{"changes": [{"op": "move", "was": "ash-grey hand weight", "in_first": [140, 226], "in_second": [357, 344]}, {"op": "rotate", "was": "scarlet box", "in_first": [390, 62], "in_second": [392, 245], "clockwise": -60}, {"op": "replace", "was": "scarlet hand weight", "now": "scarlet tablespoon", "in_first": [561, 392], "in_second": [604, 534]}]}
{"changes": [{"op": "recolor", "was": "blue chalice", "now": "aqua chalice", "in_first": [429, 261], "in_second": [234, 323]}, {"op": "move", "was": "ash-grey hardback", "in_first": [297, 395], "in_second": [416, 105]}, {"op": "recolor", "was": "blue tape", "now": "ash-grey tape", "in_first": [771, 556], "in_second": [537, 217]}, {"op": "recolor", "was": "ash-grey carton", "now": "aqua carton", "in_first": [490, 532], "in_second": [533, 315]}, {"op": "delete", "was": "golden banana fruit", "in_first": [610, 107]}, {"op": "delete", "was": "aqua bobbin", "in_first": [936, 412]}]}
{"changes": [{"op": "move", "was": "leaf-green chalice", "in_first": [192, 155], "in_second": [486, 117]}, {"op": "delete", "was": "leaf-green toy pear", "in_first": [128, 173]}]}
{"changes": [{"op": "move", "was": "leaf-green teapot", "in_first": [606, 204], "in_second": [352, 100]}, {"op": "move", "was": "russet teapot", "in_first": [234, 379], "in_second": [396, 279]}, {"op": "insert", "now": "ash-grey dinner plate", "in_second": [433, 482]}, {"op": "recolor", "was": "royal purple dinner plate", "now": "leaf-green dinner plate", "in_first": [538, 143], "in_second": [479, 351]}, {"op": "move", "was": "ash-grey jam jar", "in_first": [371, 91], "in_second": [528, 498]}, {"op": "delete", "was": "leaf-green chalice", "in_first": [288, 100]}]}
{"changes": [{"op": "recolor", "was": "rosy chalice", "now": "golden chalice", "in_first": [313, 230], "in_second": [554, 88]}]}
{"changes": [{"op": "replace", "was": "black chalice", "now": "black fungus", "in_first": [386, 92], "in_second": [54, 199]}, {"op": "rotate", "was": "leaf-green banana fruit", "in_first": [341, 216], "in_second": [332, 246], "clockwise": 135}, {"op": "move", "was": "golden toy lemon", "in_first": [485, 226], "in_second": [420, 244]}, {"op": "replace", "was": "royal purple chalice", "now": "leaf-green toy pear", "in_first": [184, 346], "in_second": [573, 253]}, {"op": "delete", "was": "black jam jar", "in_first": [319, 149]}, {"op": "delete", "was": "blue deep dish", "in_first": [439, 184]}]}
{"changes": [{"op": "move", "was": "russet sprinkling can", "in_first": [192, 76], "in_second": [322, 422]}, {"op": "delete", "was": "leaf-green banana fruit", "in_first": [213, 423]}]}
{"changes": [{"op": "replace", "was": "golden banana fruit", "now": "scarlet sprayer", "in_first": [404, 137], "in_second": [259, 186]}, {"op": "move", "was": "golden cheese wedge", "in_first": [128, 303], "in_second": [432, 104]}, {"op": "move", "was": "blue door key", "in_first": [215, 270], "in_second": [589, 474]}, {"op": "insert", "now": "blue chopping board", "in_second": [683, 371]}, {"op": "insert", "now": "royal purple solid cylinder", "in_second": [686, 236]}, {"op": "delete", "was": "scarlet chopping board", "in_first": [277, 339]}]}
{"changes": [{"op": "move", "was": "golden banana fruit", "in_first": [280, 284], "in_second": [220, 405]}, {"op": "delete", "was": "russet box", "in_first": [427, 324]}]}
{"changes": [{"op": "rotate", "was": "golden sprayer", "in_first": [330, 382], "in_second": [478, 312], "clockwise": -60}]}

__What is expected__
Could you copy the listing above word for word?

__Problem solution__
{"changes": [{"op": "move", "was": "ash-grey hand weight", "in_first": [140, 226], "in_second": [357, 344]}, {"op": "rotate", "was": "scarlet box", "in_first": [390, 62], "in_second": [392, 245], "clockwise": -60}, {"op": "replace", "was": "scarlet hand weight", "now": "scarlet tablespoon", "in_first": [561, 392], "in_second": [604, 534]}]}
{"changes": [{"op": "recolor", "was": "blue chalice", "now": "aqua chalice", "in_first": [429, 261], "in_second": [234, 323]}, {"op": "move", "was": "ash-grey hardback", "in_first": [297, 395], "in_second": [416, 105]}, {"op": "recolor", "was": "blue tape", "now": "ash-grey tape", "in_first": [771, 556], "in_second": [537, 217]}, {"op": "recolor", "was": "ash-grey carton", "now": "aqua carton", "in_first": [490, 532], "in_second": [533, 315]}, {"op": "delete", "was": "golden banana fruit", "in_first": [610, 107]}, {"op": "delete", "was": "aqua bobbin", "in_first": [936, 412]}]}
{"changes": [{"op": "move", "was": "leaf-green chalice", "in_first": [192, 155], "in_second": [486, 117]}, {"op": "delete", "was": "leaf-green toy pear", "in_first": [128, 173]}]}
{"changes": [{"op": "move", "was": "leaf-green teapot", "in_first": [606, 204], "in_second": [352, 100]}, {"op": "move", "was": "russet teapot", "in_first": [234, 379], "in_second": [396, 279]}, {"op": "insert", "now": "ash-grey dinner plate", "in_second": [433, 482]}, {"op": "recolor", "was": "royal purple dinner plate", "now": "leaf-green dinner plate", "in_first": [538, 143], "in_second": [479, 351]}, {"op": "move", "was": "ash-grey jam jar", "in_first": [371, 91], "in_second": [528, 498]}, {"op": "delete", "was": "leaf-green chalice", "in_first": [288, 100]}]}
{"changes": [{"op": "recolor", "was": "rosy chalice", "now": "golden chalice", "in_first": [313, 230], "in_second": [554, 88]}]}
{"changes": [{"op": "replace", "was": "black chalice", "now": "black fungus", "in_first": [386, 92], "in_second": [54, 199]}, {"op": "rotate", "was": "leaf-green banana fruit", "in_first": [341, 216], "in_second": [332, 246], "clockwise": 135}, {"op": "move", "was": "golden toy lemon", "in_first": [485, 226], "in_second": [420, 244]}, {"op": "replace", "was": "royal purple chalice", "now": "leaf-green toy pear", "in_first": [184, 346], "in_second": [573, 253]}, {"op": "delete", "was": "black jam jar", "in_first": [319, 149]}, {"op": "delete", "was": "blue deep dish", "in_first": [439, 184]}]}
{"changes": [{"op": "move", "was": "russet sprinkling can", "in_first": [192, 76], "in_second": [322, 422]}, {"op": "delete", "was": "leaf-green banana fruit", "in_first": [213, 423]}]}
{"changes": [{"op": "replace", "was": "golden banana fruit", "now": "scarlet sprayer", "in_first": [404, 137], "in_second": [259, 186]}, {"op": "move", "was": "golden cheese wedge", "in_first": [128, 303], "in_second": [432, 104]}, {"op": "move", "was": "blue door key", "in_first": [215, 270], "in_second": [589, 474]}, {"op": "insert", "now": "blue chopping board", "in_second": [683, 371]}, {"op": "insert", "now": "royal purple solid cylinder", "in_second": [686, 236]}, {"op": "delete", "was": "scarlet chopping board", "in_first": [277, 339]}]}
{"changes": [{"op": "move", "was": "golden banana fruit", "in_first": [280, 284], "in_second": [220, 405]}, {"op": "delete", "was": "russet box", "in_first": [427, 324]}]}
{"changes": [{"op": "rotate", "was": "golden sprayer", "in_first": [330, 382], "in_second": [478, 312], "clockwise": -60}]}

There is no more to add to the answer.